EXERCISE OBJECTIVE » Give again, word for word, every line below from the one that has "C110: none -> 22uF (SIG15, U101/DIS)" through the one that has "R104: 100k (U101/CV, U101/DIS)", both included, and no others.

INPUT DATA »
/---

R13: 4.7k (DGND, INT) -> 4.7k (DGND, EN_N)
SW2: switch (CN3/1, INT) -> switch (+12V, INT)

\---
/---

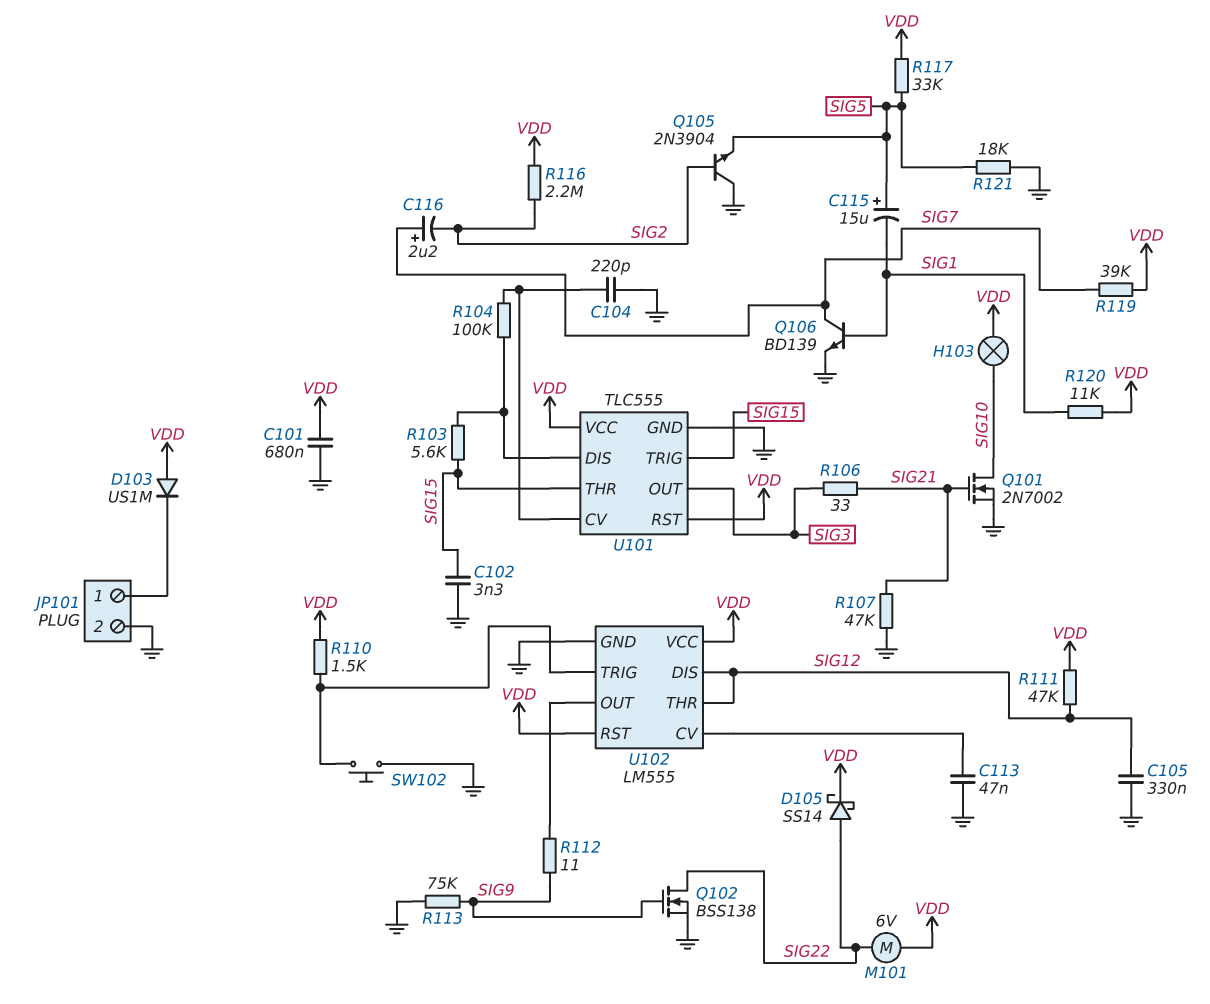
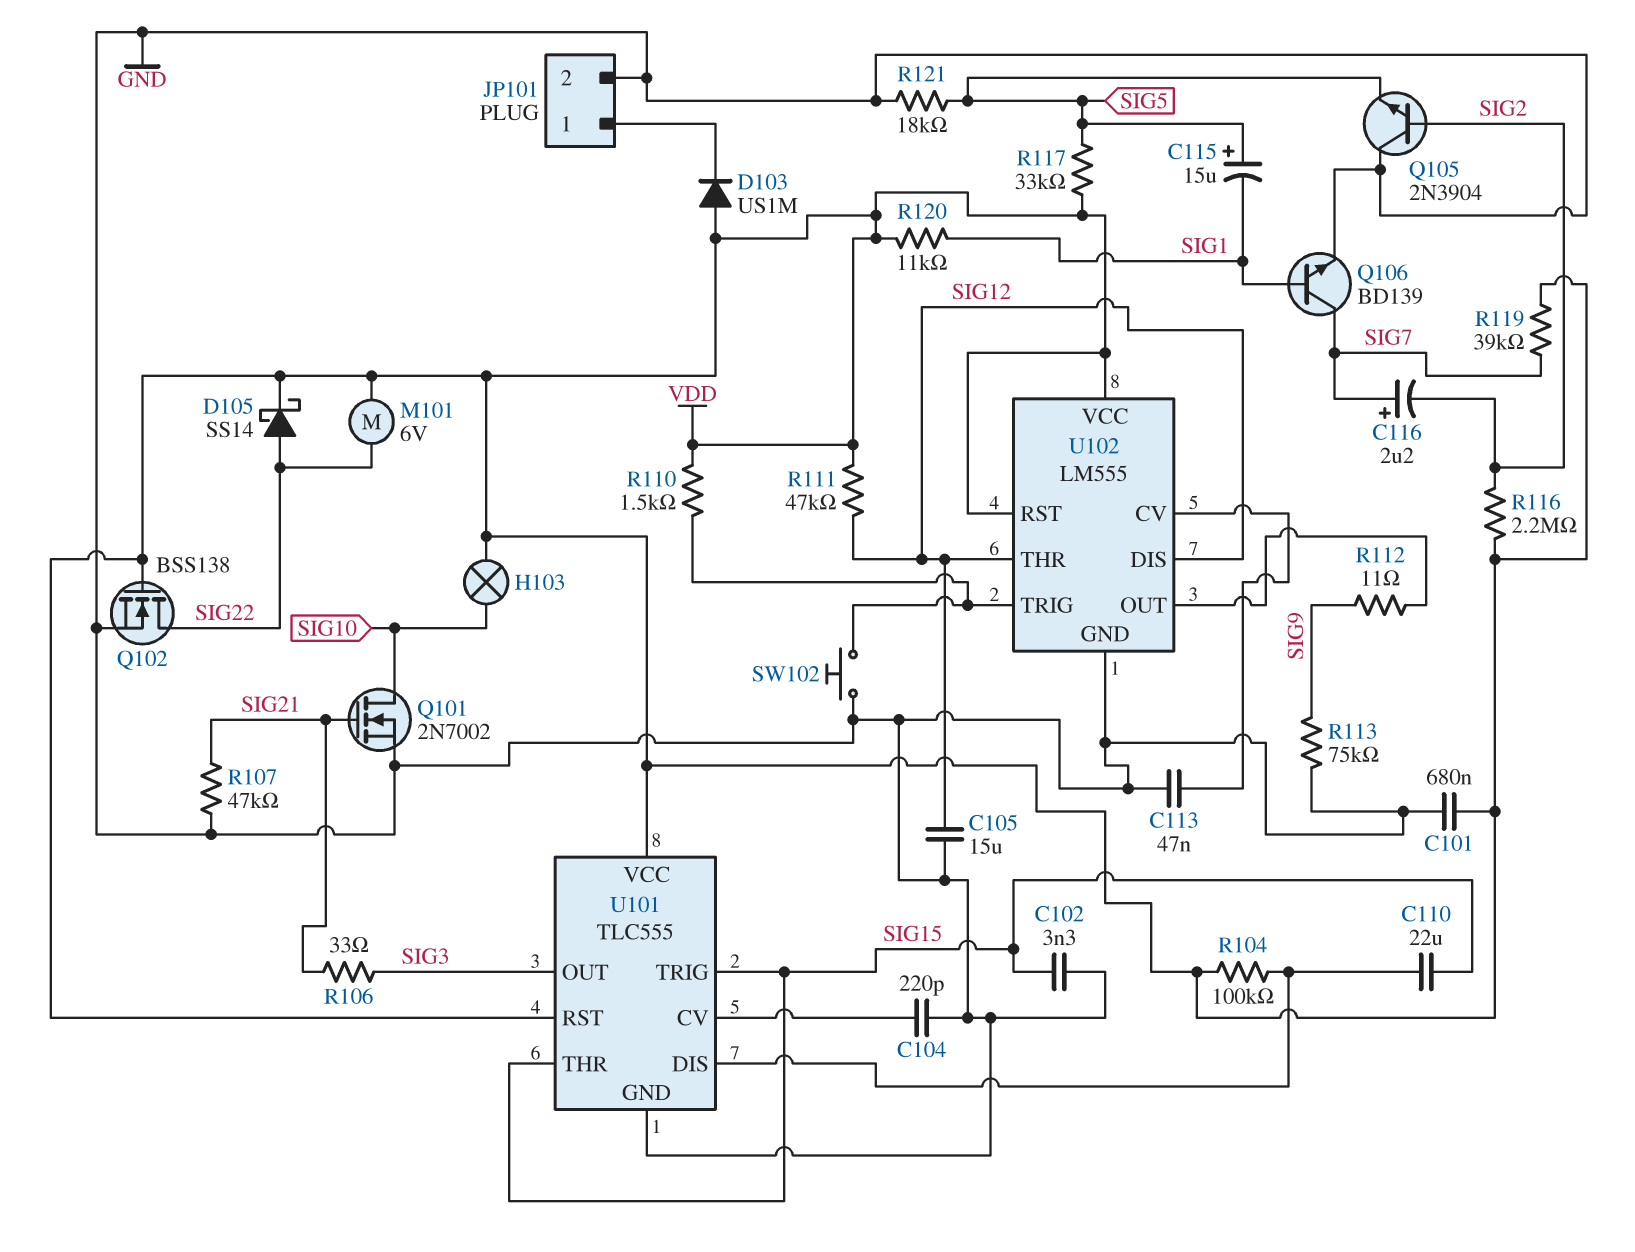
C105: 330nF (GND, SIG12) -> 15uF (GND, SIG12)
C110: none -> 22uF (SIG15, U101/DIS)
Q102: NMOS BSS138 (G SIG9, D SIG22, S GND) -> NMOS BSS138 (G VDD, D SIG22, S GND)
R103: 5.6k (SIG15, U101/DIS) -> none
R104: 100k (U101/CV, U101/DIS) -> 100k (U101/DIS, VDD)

\---

ANSWER »
C110: none -> 22uF (SIG15, U101/DIS)
Q102: NMOS BSS138 (G SIG9, D SIG22, S GND) -> NMOS BSS138 (G VDD, D SIG22, S GND)
R103: 5.6k (SIG15, U101/DIS) -> none
R104: 100k (U101/CV, U101/DIS) -> 100k (U101/DIS, VDD)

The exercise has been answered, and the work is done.